**** Dataset ****

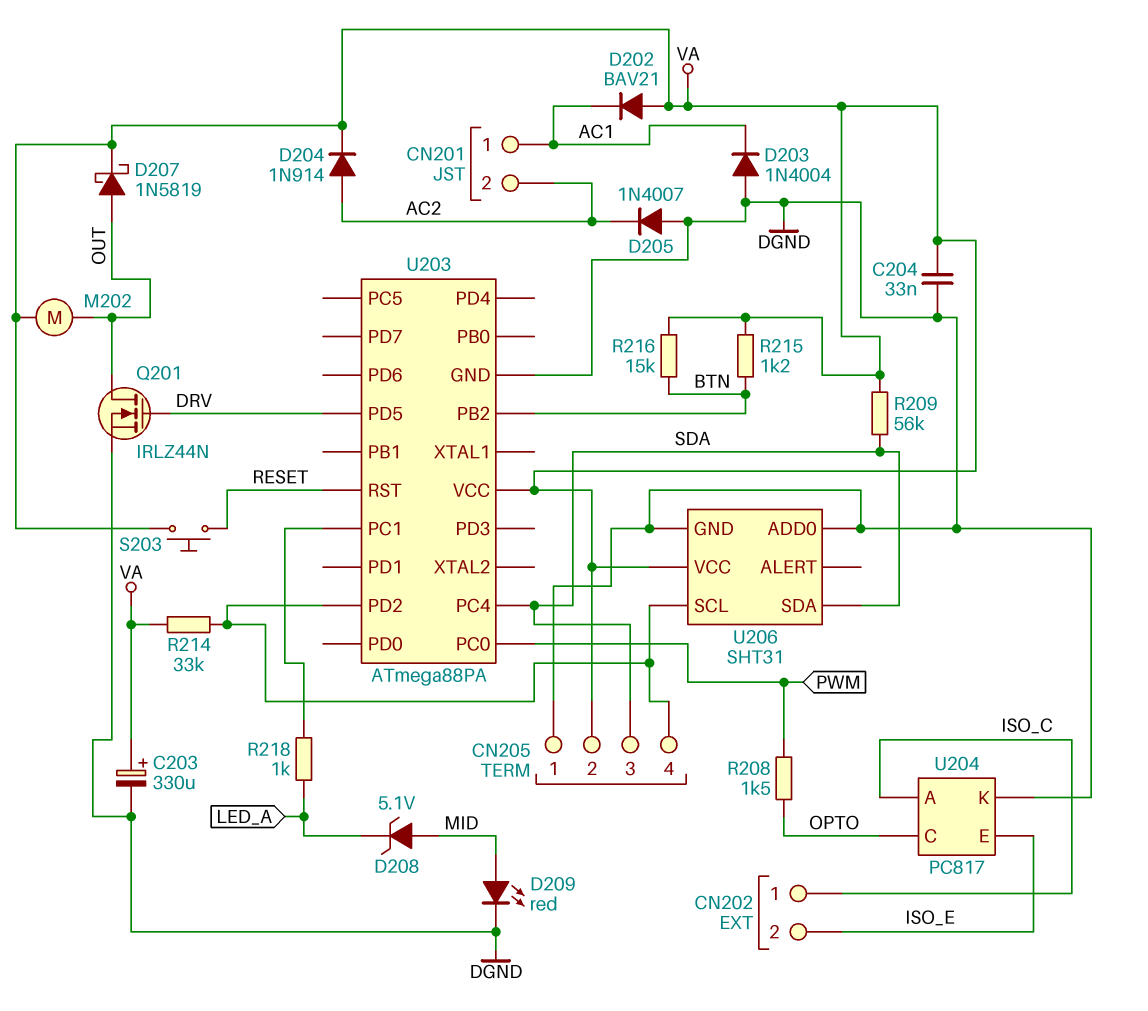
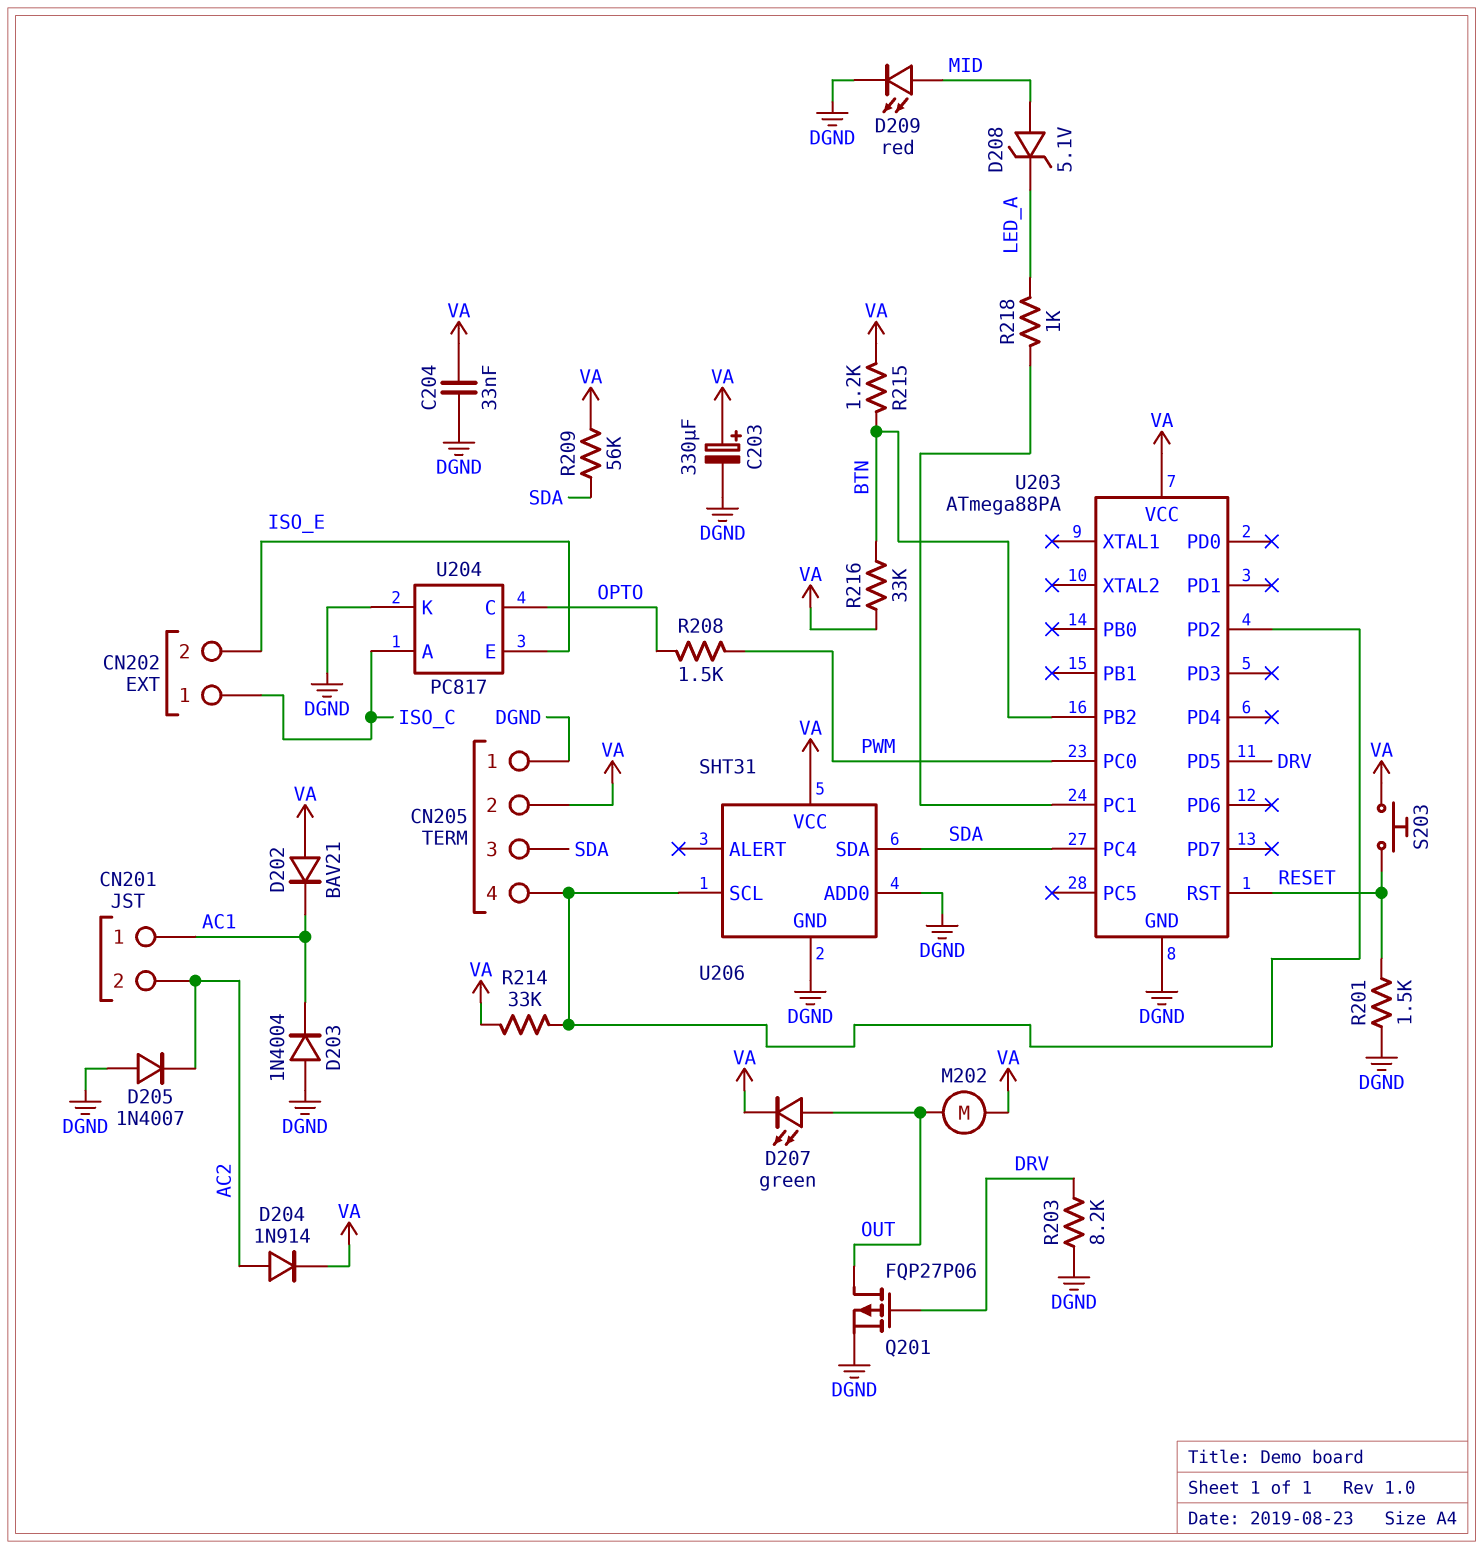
D207: schottky 1N5819 (A OUT, K VA) -> LED green (A OUT, K VA)
Q201: NMOS IRLZ44N (G DRV, D OUT, S DGND) -> PMOS FQP27P06 (G DRV, D OUT, S DGND)
R201: none -> 1.5k (DGND, RESET)
R203: none -> 8.2k (DGND, DRV)
R216: 15k (BTN, VA) -> 33k (BTN, VA)

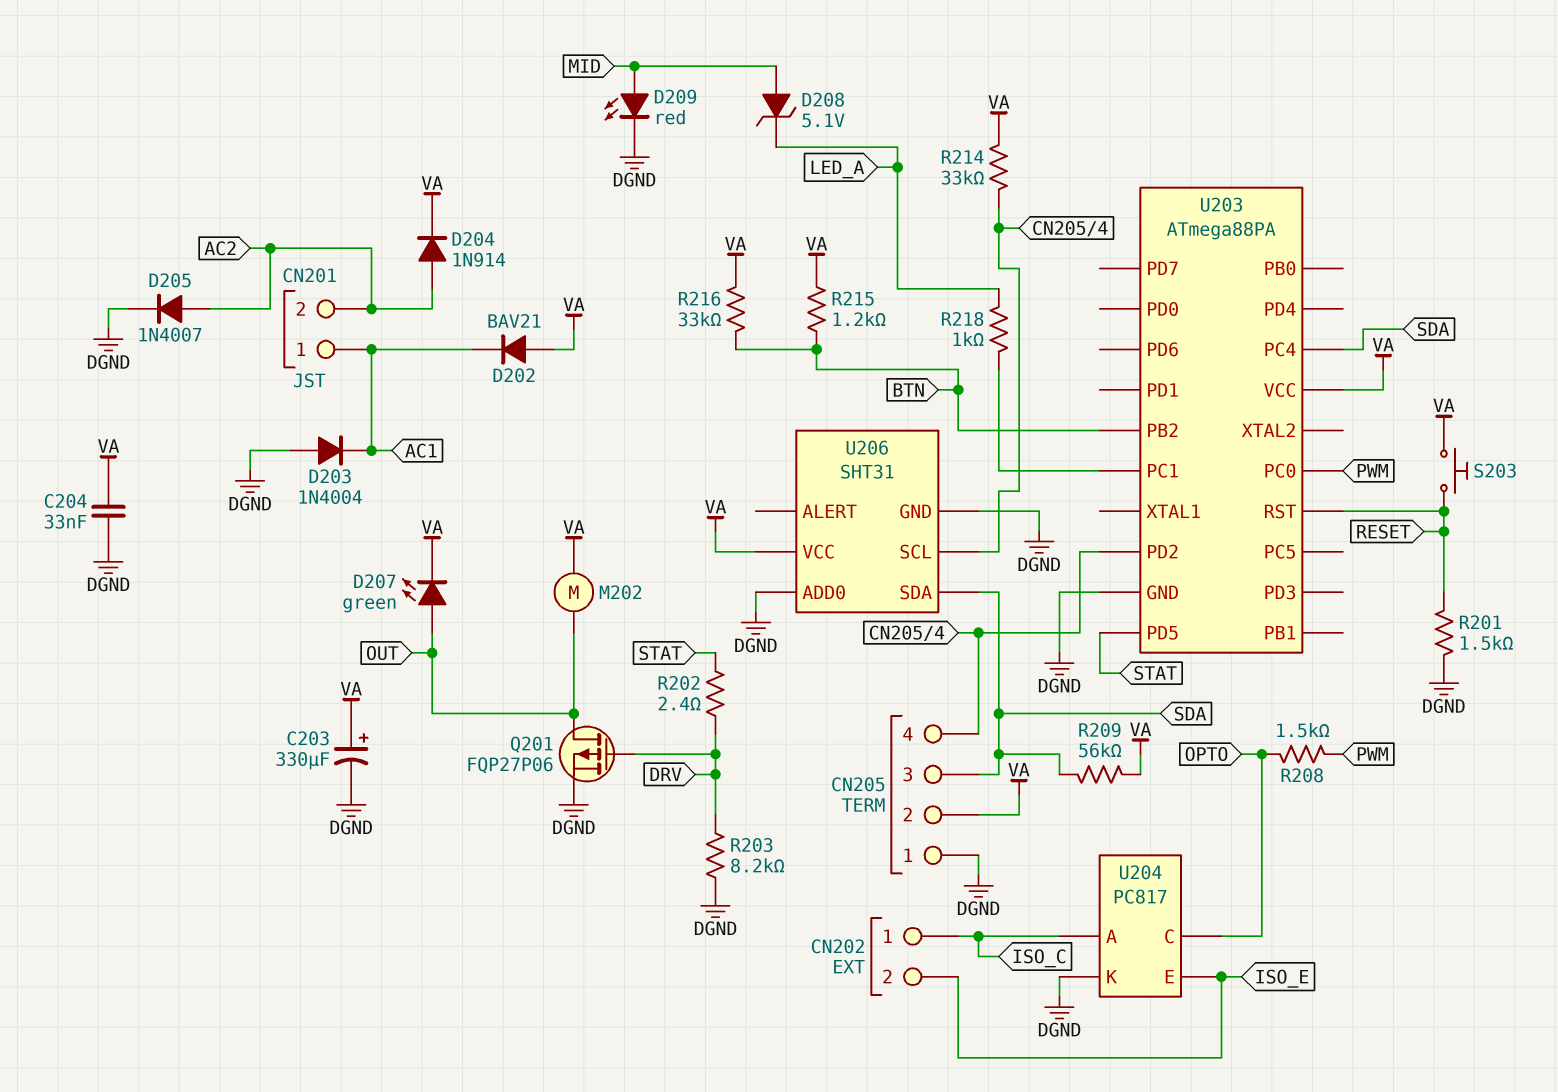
D205: diode 1N4007 (A DGND, K AC2) -> diode 1N4007 (A AC2, K DGND)
R202: none -> 2.4 (DRV, STAT)
U203 pin PD5: DRV -> STAT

****

Show every line from the listing that contains "DGND".

Q201: NMOS IRLZ44N (G DRV, D OUT, S DGND) -> PMOS FQP27P06 (G DRV, D OUT, S DGND)
R201: none -> 1.5k (DGND, RESET)
R203: none -> 8.2k (DGND, DRV)
D205: diode 1N4007 (A DGND, K AC2) -> diode 1N4007 (A AC2, K DGND)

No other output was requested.